* _WHAT YOU NEED TO DO_
Reproduce the rows without any change, from the first row up to and including the row that contains "Role [267, 20]".

* Start DATA SHOWN *

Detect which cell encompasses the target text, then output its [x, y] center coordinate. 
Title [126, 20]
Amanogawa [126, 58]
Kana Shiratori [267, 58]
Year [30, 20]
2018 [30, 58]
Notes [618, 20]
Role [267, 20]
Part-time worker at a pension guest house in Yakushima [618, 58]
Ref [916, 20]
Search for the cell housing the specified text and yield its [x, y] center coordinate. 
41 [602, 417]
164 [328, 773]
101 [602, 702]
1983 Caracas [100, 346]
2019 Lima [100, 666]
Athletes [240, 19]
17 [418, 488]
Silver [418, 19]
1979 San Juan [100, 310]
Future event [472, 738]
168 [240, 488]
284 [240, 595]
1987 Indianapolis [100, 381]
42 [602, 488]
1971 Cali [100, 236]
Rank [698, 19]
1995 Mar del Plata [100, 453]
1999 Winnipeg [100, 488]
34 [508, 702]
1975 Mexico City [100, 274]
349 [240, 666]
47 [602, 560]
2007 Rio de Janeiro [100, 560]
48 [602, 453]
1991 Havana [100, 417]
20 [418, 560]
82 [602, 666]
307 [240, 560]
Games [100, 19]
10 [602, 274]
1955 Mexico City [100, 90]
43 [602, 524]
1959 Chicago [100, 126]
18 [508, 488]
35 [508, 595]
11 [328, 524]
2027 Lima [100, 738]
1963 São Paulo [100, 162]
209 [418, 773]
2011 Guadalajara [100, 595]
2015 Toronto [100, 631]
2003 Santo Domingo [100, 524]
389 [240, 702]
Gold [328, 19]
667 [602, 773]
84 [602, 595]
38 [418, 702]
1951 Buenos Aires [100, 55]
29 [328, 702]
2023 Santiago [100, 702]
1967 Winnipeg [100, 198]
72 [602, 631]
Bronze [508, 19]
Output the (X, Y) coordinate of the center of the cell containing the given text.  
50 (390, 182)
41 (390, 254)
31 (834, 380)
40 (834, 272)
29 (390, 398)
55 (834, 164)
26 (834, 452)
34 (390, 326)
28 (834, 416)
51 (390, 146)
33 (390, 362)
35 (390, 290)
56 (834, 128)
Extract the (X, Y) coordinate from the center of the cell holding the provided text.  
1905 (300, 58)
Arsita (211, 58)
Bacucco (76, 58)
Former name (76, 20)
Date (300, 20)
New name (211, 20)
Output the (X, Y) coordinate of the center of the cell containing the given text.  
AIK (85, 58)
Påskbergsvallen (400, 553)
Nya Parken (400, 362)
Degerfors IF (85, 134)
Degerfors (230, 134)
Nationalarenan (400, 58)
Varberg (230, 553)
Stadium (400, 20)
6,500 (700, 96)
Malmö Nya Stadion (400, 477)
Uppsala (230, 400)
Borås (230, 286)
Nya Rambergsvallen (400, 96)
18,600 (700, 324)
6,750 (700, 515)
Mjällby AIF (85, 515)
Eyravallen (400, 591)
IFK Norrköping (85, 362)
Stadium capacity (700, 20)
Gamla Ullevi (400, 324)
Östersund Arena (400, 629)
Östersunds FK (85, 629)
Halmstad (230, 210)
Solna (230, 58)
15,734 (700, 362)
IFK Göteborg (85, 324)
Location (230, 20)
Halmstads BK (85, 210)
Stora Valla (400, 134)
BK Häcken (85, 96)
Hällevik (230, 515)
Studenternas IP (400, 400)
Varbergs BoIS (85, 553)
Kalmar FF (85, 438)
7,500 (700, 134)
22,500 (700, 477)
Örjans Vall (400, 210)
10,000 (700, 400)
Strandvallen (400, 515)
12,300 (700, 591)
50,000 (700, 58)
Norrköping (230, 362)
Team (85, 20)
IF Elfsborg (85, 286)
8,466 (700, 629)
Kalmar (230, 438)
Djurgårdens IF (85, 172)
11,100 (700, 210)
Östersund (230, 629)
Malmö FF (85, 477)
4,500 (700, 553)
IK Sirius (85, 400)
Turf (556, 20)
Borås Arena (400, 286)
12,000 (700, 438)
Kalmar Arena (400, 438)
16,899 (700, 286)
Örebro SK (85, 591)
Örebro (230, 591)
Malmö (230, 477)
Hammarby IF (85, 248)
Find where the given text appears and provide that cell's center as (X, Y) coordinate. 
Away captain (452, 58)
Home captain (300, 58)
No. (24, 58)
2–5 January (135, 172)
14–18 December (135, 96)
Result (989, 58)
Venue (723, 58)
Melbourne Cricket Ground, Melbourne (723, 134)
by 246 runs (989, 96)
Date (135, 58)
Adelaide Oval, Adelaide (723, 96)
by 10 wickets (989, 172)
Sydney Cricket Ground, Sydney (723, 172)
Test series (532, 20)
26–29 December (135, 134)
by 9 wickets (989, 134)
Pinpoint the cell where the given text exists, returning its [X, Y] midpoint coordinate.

* End DATA SHOWN *

* _REPLY_
Detect which cell encompasses the target text, then output its [x, y] center coordinate. 
Title [126, 20]
Amanogawa [126, 58]
Kana Shiratori [267, 58]
Year [30, 20]
2018 [30, 58]
Notes [618, 20]
Role [267, 20]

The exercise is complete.